WORK REQUEST ->
What needs transcribing is the line with "KEYS3 pin K2: D0 -> D7" and every line after it to the end of the records, exactly and alone, with no pictures.

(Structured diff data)
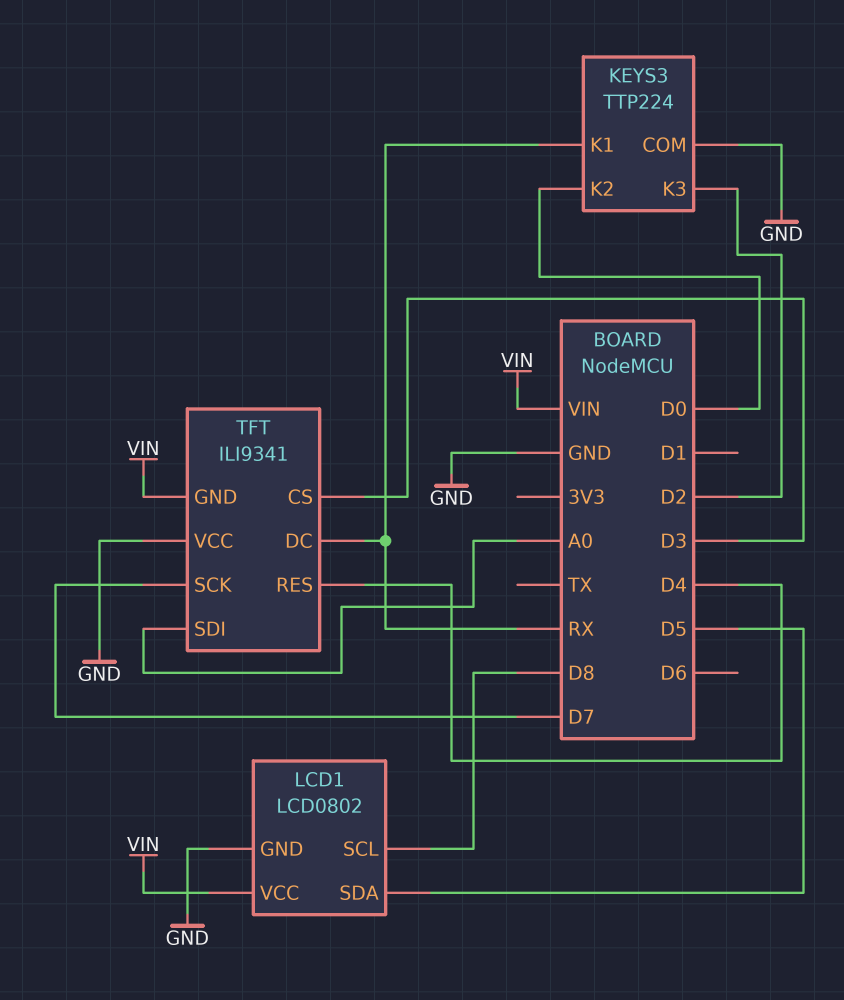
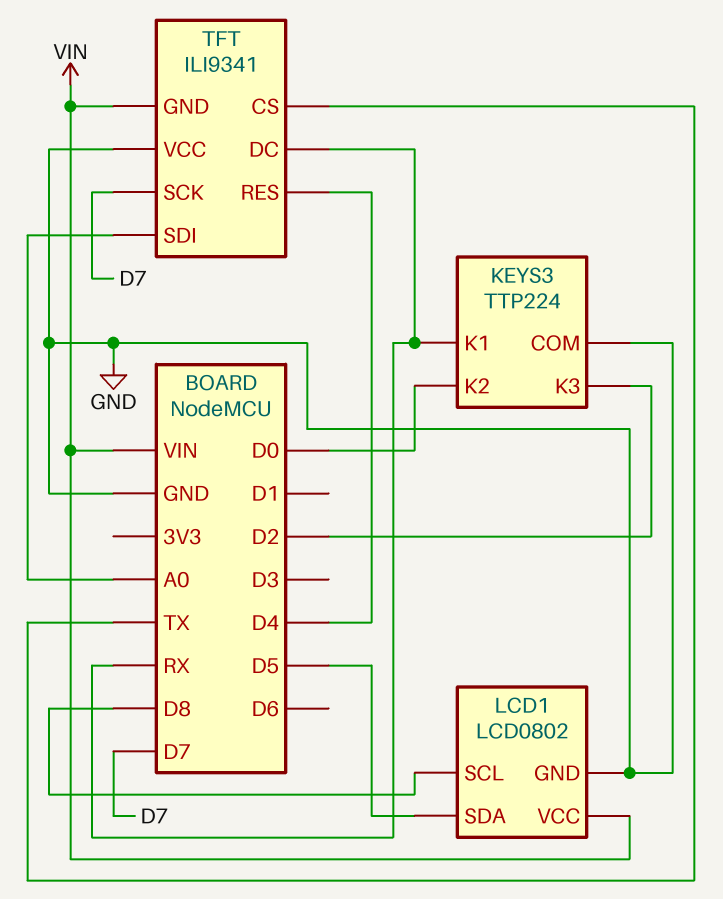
TFT pin CS: D3 -> TX

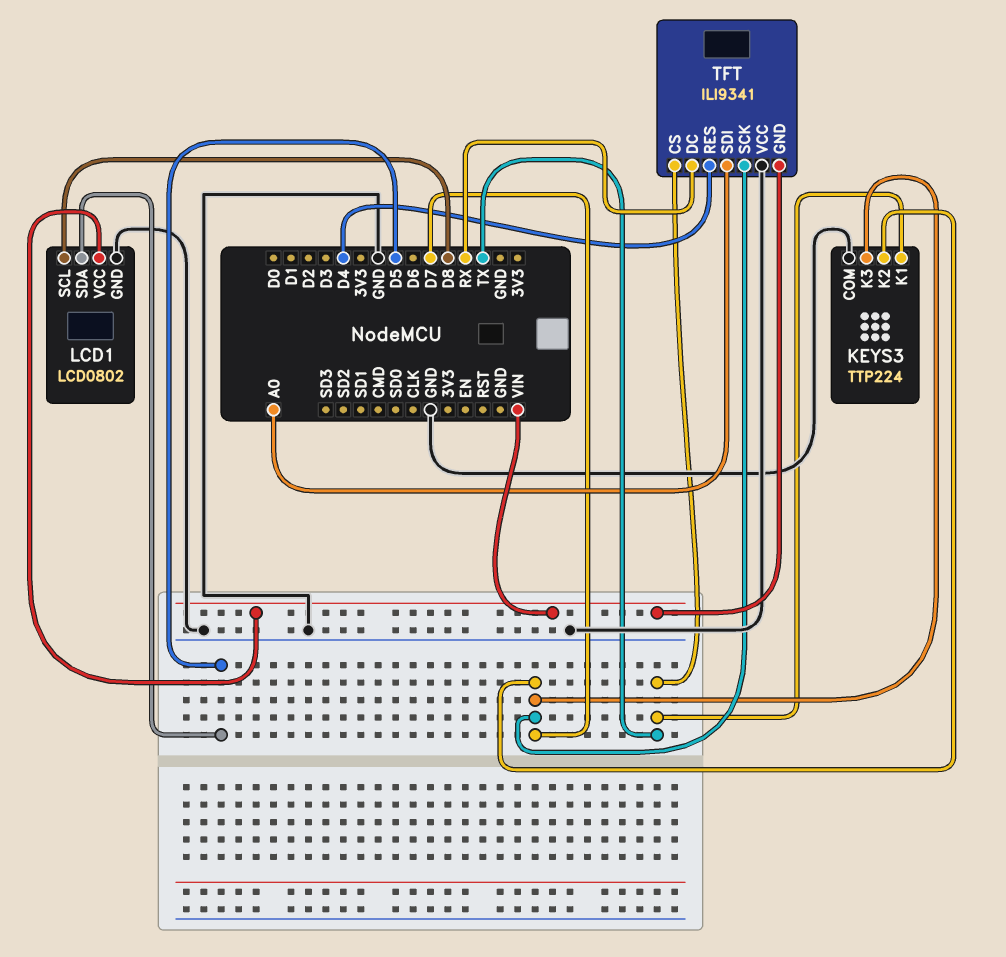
KEYS3 pin K1: RX -> TX
KEYS3 pin K2: D0 -> D7
KEYS3 pin K3: D2 -> D7

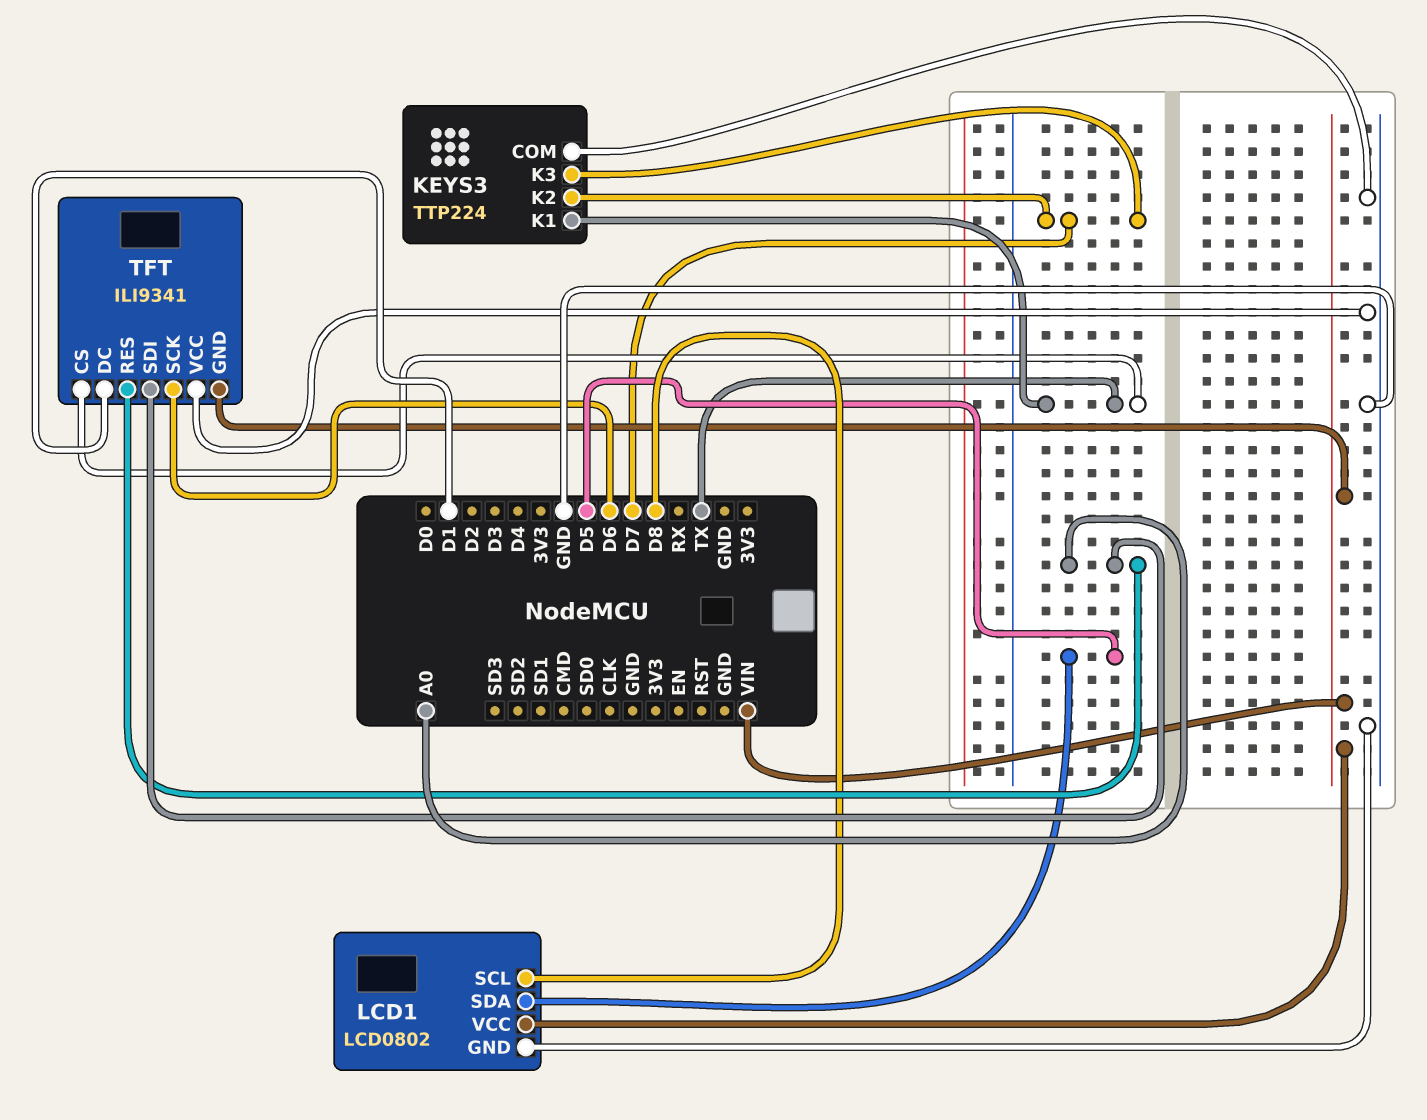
TFT pin DC: RX -> D1
TFT pin RES: D4 -> A0
TFT pin SCK: D7 -> D6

PROBLEM SOLUTION ->
KEYS3 pin K2: D0 -> D7
KEYS3 pin K3: D2 -> D7

TFT pin DC: RX -> D1
TFT pin RES: D4 -> A0
TFT pin SCK: D7 -> D6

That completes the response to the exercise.